Rows from a dataset:

◇ ◇ ◇ ◇ ◇

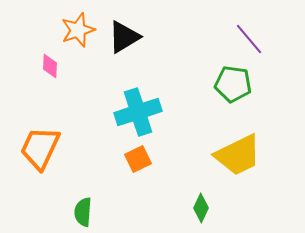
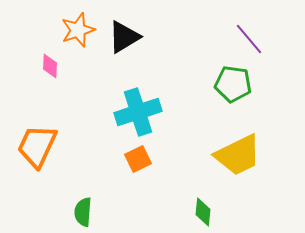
orange trapezoid: moved 3 px left, 2 px up
green diamond: moved 2 px right, 4 px down; rotated 20 degrees counterclockwise
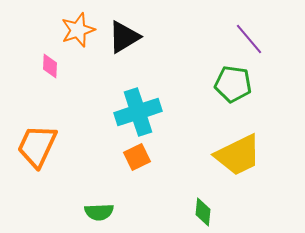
orange square: moved 1 px left, 2 px up
green semicircle: moved 16 px right; rotated 96 degrees counterclockwise
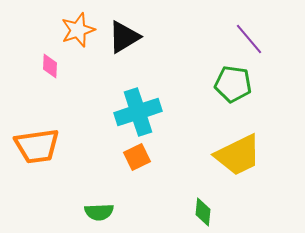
orange trapezoid: rotated 123 degrees counterclockwise
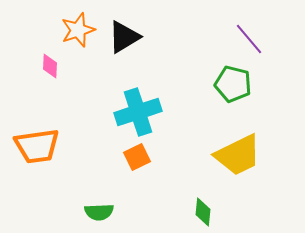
green pentagon: rotated 6 degrees clockwise
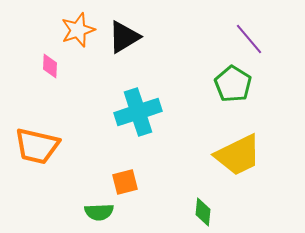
green pentagon: rotated 18 degrees clockwise
orange trapezoid: rotated 21 degrees clockwise
orange square: moved 12 px left, 25 px down; rotated 12 degrees clockwise
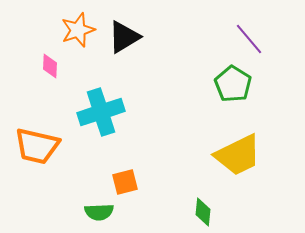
cyan cross: moved 37 px left
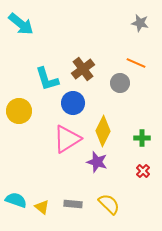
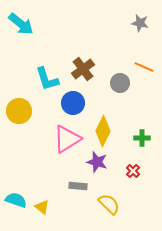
orange line: moved 8 px right, 4 px down
red cross: moved 10 px left
gray rectangle: moved 5 px right, 18 px up
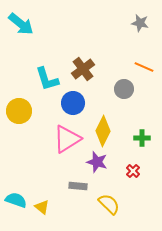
gray circle: moved 4 px right, 6 px down
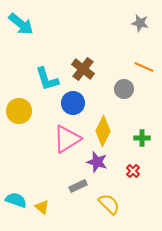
brown cross: rotated 15 degrees counterclockwise
gray rectangle: rotated 30 degrees counterclockwise
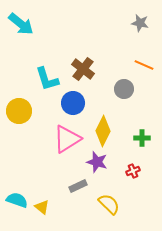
orange line: moved 2 px up
red cross: rotated 24 degrees clockwise
cyan semicircle: moved 1 px right
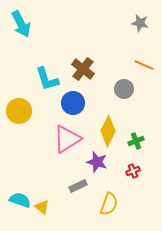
cyan arrow: rotated 24 degrees clockwise
yellow diamond: moved 5 px right
green cross: moved 6 px left, 3 px down; rotated 21 degrees counterclockwise
cyan semicircle: moved 3 px right
yellow semicircle: rotated 65 degrees clockwise
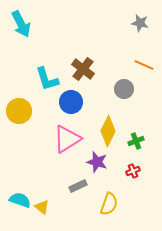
blue circle: moved 2 px left, 1 px up
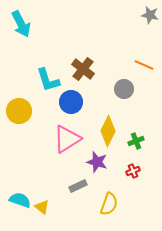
gray star: moved 10 px right, 8 px up
cyan L-shape: moved 1 px right, 1 px down
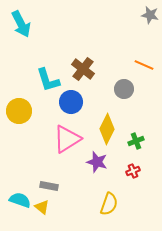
yellow diamond: moved 1 px left, 2 px up
gray rectangle: moved 29 px left; rotated 36 degrees clockwise
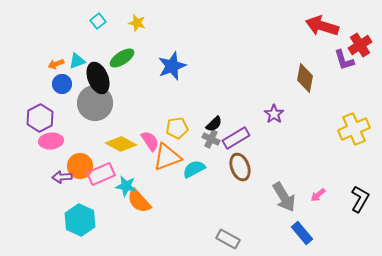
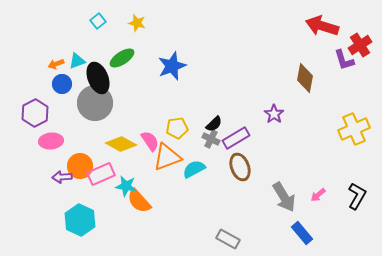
purple hexagon: moved 5 px left, 5 px up
black L-shape: moved 3 px left, 3 px up
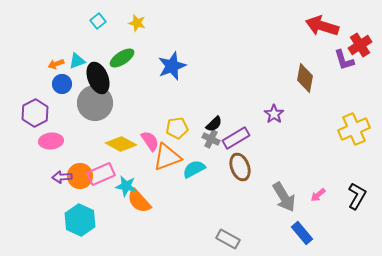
orange circle: moved 10 px down
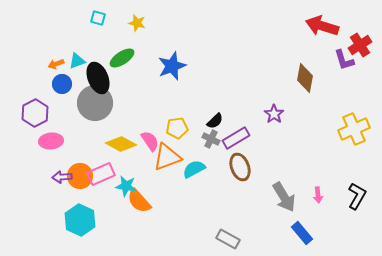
cyan square: moved 3 px up; rotated 35 degrees counterclockwise
black semicircle: moved 1 px right, 3 px up
pink arrow: rotated 56 degrees counterclockwise
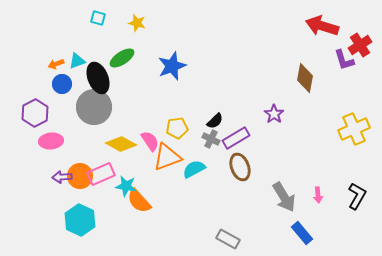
gray circle: moved 1 px left, 4 px down
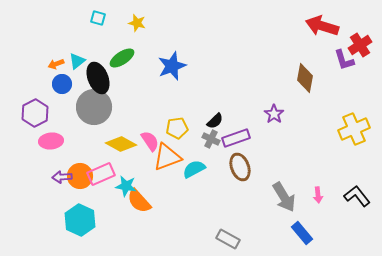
cyan triangle: rotated 18 degrees counterclockwise
purple rectangle: rotated 12 degrees clockwise
black L-shape: rotated 68 degrees counterclockwise
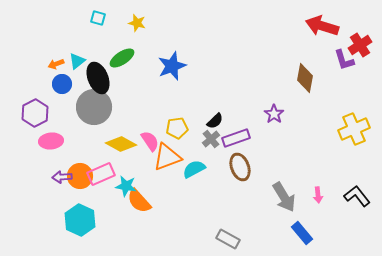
gray cross: rotated 24 degrees clockwise
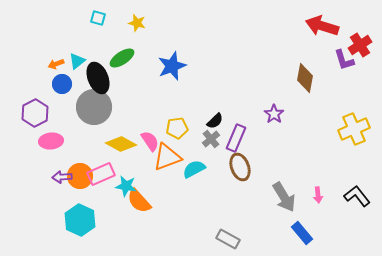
purple rectangle: rotated 48 degrees counterclockwise
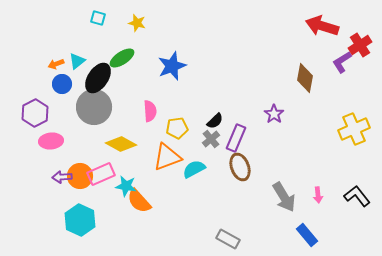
purple L-shape: moved 2 px left, 2 px down; rotated 75 degrees clockwise
black ellipse: rotated 56 degrees clockwise
pink semicircle: moved 30 px up; rotated 30 degrees clockwise
blue rectangle: moved 5 px right, 2 px down
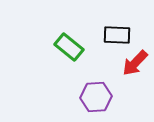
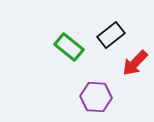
black rectangle: moved 6 px left; rotated 40 degrees counterclockwise
purple hexagon: rotated 8 degrees clockwise
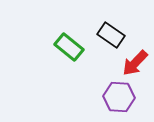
black rectangle: rotated 72 degrees clockwise
purple hexagon: moved 23 px right
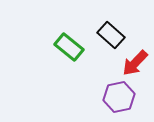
black rectangle: rotated 8 degrees clockwise
purple hexagon: rotated 16 degrees counterclockwise
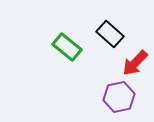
black rectangle: moved 1 px left, 1 px up
green rectangle: moved 2 px left
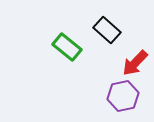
black rectangle: moved 3 px left, 4 px up
purple hexagon: moved 4 px right, 1 px up
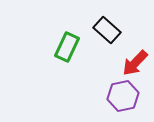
green rectangle: rotated 76 degrees clockwise
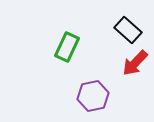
black rectangle: moved 21 px right
purple hexagon: moved 30 px left
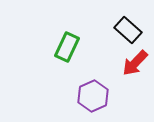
purple hexagon: rotated 12 degrees counterclockwise
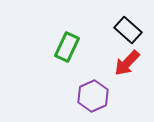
red arrow: moved 8 px left
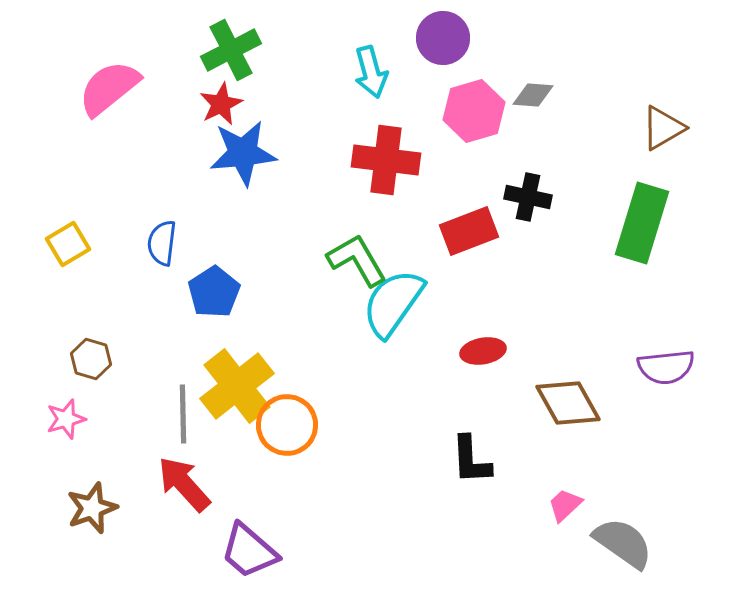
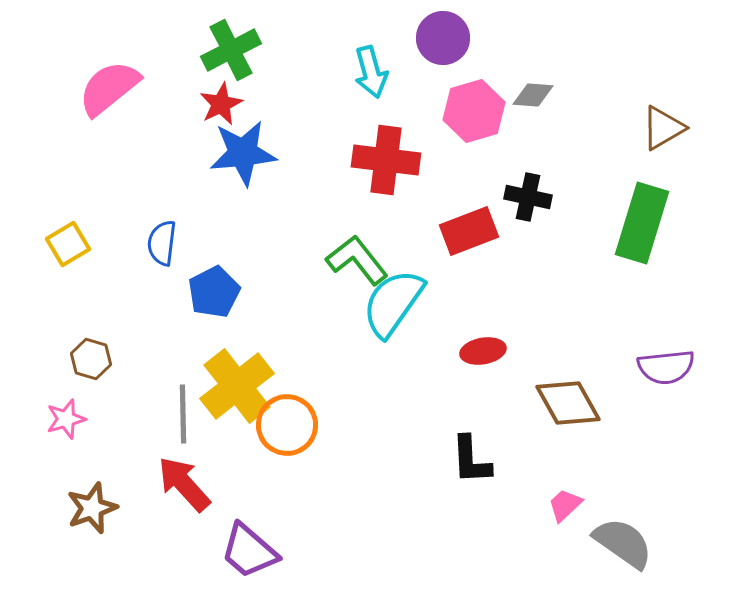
green L-shape: rotated 8 degrees counterclockwise
blue pentagon: rotated 6 degrees clockwise
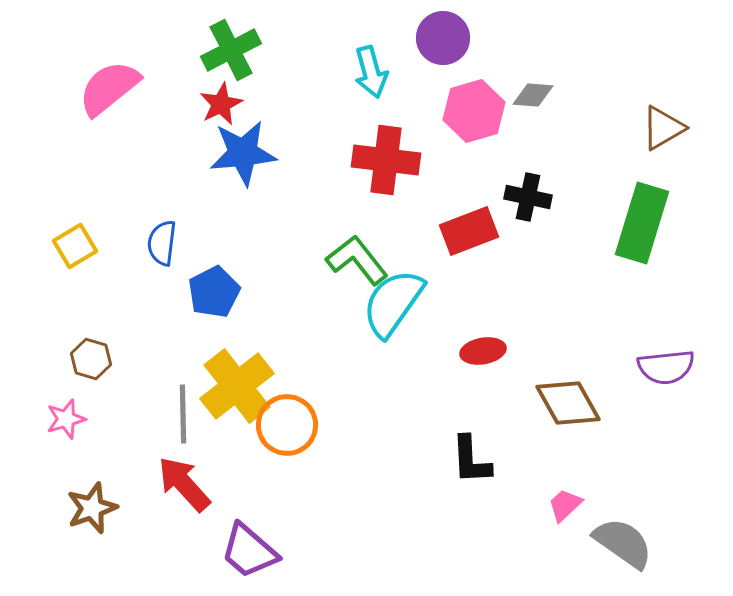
yellow square: moved 7 px right, 2 px down
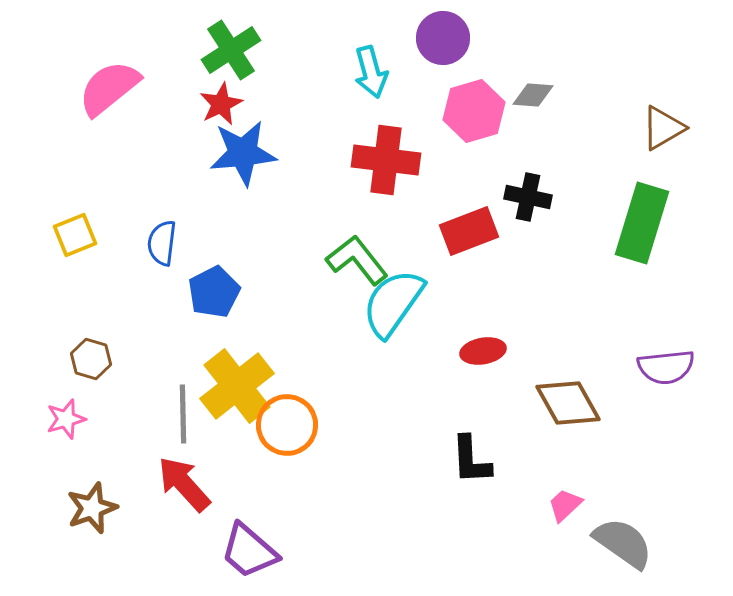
green cross: rotated 6 degrees counterclockwise
yellow square: moved 11 px up; rotated 9 degrees clockwise
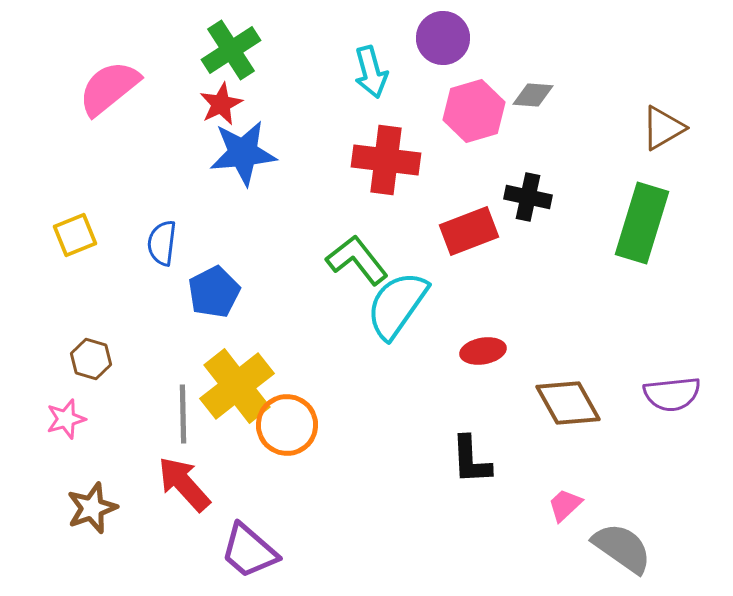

◇ ◇ ◇ ◇ ◇

→ Work instructions
Repeat the lines between the one holding "gray star: moved 10 px right, 8 px up" and the one holding "black L-shape: rotated", inclusive, and leave out the picture lines.

→ Solution below
gray star: moved 10 px right, 8 px up
cyan L-shape: moved 1 px right, 1 px down
yellow diamond: moved 1 px left, 2 px up
gray rectangle: moved 29 px left; rotated 36 degrees clockwise
purple hexagon: moved 5 px left, 5 px up
black L-shape: moved 3 px left, 3 px up
orange circle: moved 10 px down
cyan square: moved 3 px up; rotated 35 degrees counterclockwise
black semicircle: moved 1 px right, 3 px up
pink arrow: rotated 56 degrees counterclockwise
gray circle: moved 1 px left, 4 px down
cyan triangle: rotated 18 degrees counterclockwise
purple rectangle: rotated 12 degrees clockwise
black L-shape: rotated 68 degrees counterclockwise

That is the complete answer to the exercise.